What is required: For this exercise, return exactly the lines of the material below that begin at the one with "(65, 298) = (299, 444): turquoise" and stop after the one with "(474, 195) = (160, 154): black".

Data in this exercise:
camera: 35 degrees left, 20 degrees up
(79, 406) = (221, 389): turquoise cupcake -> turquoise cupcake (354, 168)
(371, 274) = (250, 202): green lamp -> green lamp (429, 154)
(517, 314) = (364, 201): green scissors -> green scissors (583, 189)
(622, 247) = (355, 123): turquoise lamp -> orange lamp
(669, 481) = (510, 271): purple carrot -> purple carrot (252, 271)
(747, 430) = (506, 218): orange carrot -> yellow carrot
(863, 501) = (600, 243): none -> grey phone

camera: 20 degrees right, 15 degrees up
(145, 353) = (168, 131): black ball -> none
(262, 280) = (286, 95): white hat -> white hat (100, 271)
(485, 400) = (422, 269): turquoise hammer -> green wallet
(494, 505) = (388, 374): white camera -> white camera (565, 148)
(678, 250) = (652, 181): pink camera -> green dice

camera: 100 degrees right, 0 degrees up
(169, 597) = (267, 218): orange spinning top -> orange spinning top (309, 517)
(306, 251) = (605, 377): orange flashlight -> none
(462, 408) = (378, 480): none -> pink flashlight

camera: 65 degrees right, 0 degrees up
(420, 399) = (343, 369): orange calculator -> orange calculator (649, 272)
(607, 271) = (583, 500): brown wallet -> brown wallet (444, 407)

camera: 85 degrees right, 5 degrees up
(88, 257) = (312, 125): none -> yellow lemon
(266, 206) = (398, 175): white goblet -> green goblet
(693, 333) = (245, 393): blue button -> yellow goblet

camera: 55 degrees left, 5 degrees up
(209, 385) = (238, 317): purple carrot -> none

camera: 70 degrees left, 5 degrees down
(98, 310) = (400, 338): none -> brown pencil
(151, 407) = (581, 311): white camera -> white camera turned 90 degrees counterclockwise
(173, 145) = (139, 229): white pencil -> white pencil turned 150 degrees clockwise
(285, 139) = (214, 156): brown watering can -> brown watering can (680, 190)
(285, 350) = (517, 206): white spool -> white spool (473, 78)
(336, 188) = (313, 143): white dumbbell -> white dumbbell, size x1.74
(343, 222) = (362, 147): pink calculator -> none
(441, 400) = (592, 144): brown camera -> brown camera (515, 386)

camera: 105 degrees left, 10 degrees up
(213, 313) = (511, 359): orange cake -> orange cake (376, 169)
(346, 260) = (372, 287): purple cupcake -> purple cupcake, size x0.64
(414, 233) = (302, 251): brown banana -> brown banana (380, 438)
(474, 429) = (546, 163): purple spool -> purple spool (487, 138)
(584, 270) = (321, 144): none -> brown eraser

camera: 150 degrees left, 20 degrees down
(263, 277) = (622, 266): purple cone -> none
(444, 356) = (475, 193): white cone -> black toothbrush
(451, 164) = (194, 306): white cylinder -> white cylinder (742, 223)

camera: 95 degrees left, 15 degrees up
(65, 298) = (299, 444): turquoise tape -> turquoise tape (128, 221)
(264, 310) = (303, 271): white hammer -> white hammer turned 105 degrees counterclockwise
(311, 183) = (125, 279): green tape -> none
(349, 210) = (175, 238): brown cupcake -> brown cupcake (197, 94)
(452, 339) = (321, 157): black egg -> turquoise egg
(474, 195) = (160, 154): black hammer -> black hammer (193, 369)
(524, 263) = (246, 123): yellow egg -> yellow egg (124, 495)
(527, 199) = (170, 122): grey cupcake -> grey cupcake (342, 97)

Your solution:
(65, 298) = (299, 444): turquoise tape -> turquoise tape (128, 221)
(264, 310) = (303, 271): white hammer -> white hammer turned 105 degrees counterclockwise
(311, 183) = (125, 279): green tape -> none
(349, 210) = (175, 238): brown cupcake -> brown cupcake (197, 94)
(452, 339) = (321, 157): black egg -> turquoise egg
(474, 195) = (160, 154): black hammer -> black hammer (193, 369)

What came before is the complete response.